● **EXERCISE OBJECTIVE**
Would you reproduce exactly, and only, the lines starting at the one with "C4: 15uF (plus W3, minus VS) -> none" and ending at the last line of the data, with both included? Leave the pictures out.

● **RECORDED INFORMATION**
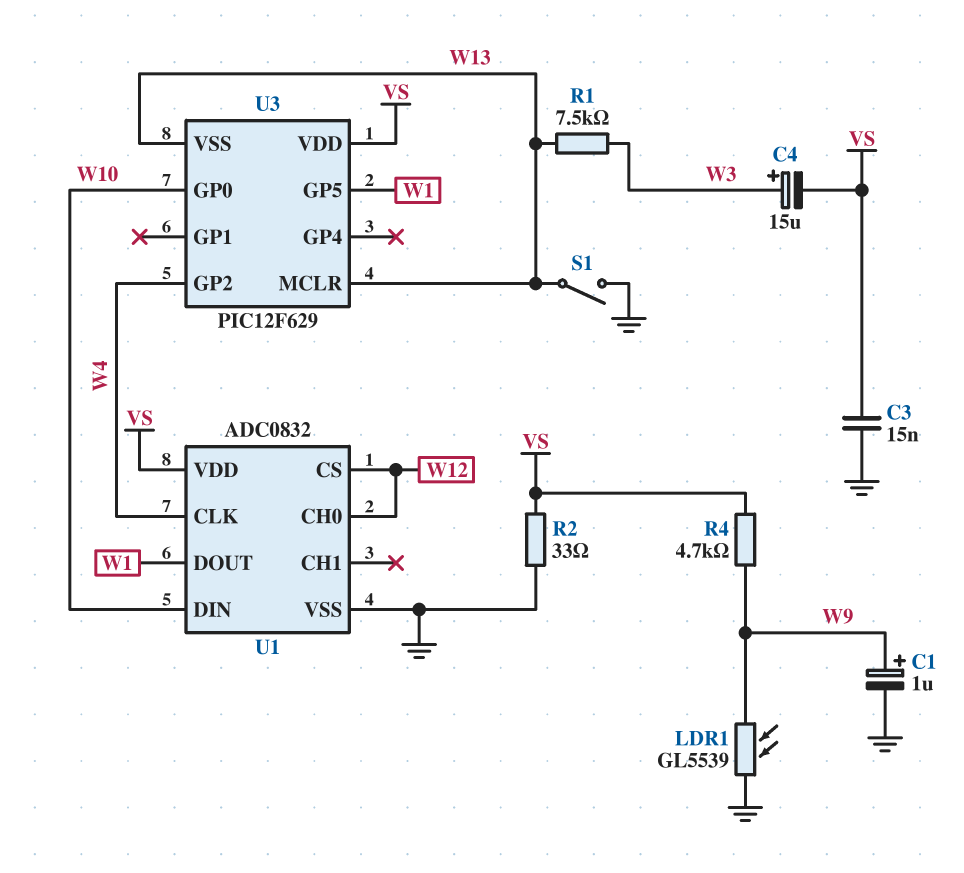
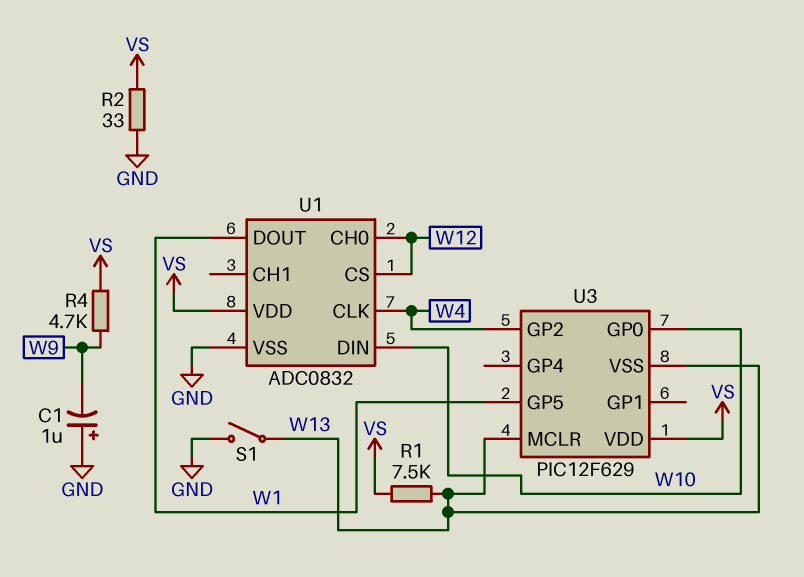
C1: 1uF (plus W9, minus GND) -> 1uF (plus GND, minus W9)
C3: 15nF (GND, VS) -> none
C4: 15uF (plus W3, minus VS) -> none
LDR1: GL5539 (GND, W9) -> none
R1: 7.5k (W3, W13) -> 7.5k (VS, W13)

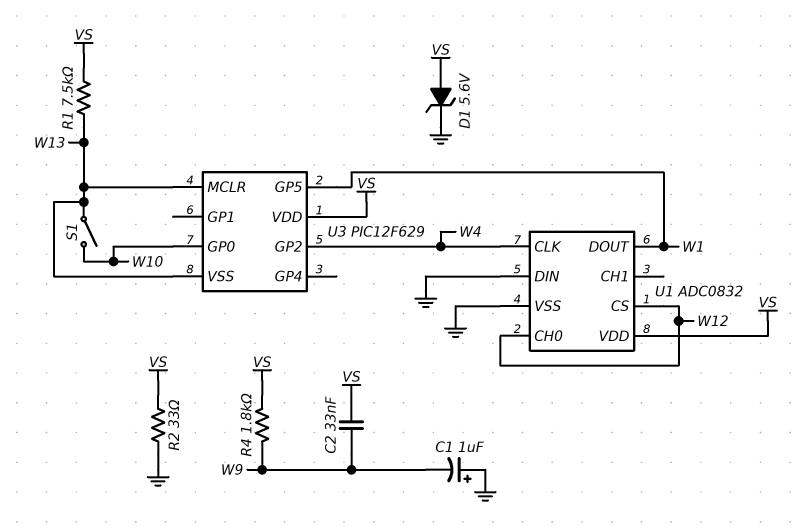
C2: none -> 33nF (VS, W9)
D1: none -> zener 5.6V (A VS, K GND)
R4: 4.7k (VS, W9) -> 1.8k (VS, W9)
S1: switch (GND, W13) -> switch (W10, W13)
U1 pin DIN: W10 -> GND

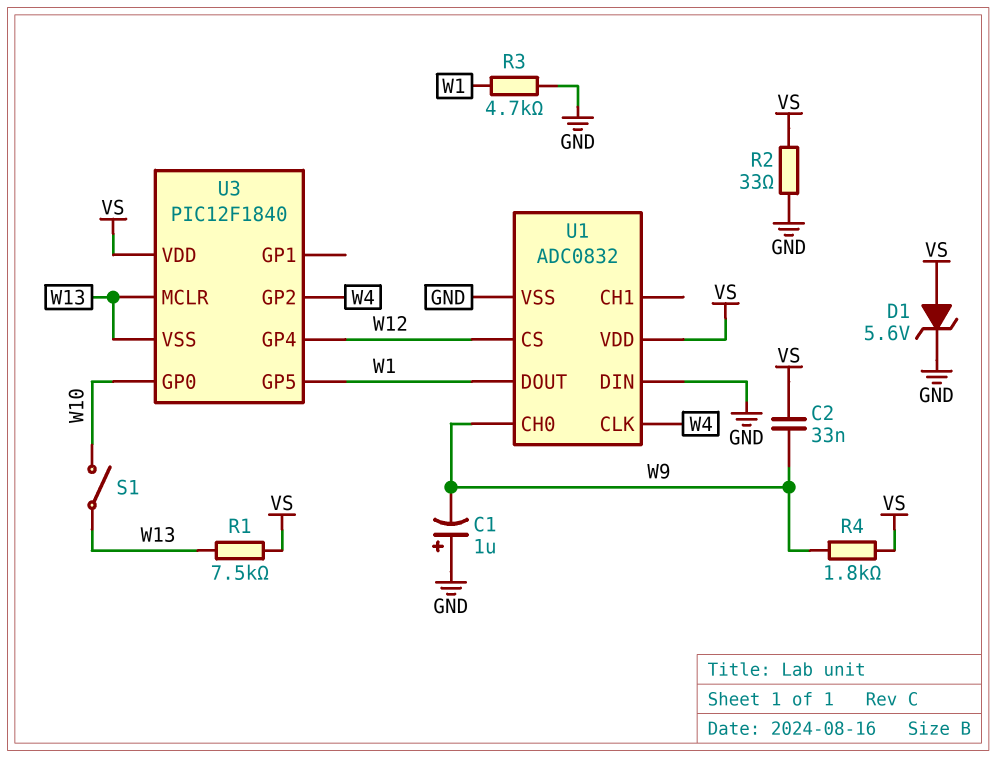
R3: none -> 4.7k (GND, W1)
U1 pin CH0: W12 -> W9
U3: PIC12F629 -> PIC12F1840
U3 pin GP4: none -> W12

● **WRITTEN ANSWER**
C4: 15uF (plus W3, minus VS) -> none
LDR1: GL5539 (GND, W9) -> none
R1: 7.5k (W3, W13) -> 7.5k (VS, W13)

C2: none -> 33nF (VS, W9)
D1: none -> zener 5.6V (A VS, K GND)
R4: 4.7k (VS, W9) -> 1.8k (VS, W9)
S1: switch (GND, W13) -> switch (W10, W13)
U1 pin DIN: W10 -> GND

R3: none -> 4.7k (GND, W1)
U1 pin CH0: W12 -> W9
U3: PIC12F629 -> PIC12F1840
U3 pin GP4: none -> W12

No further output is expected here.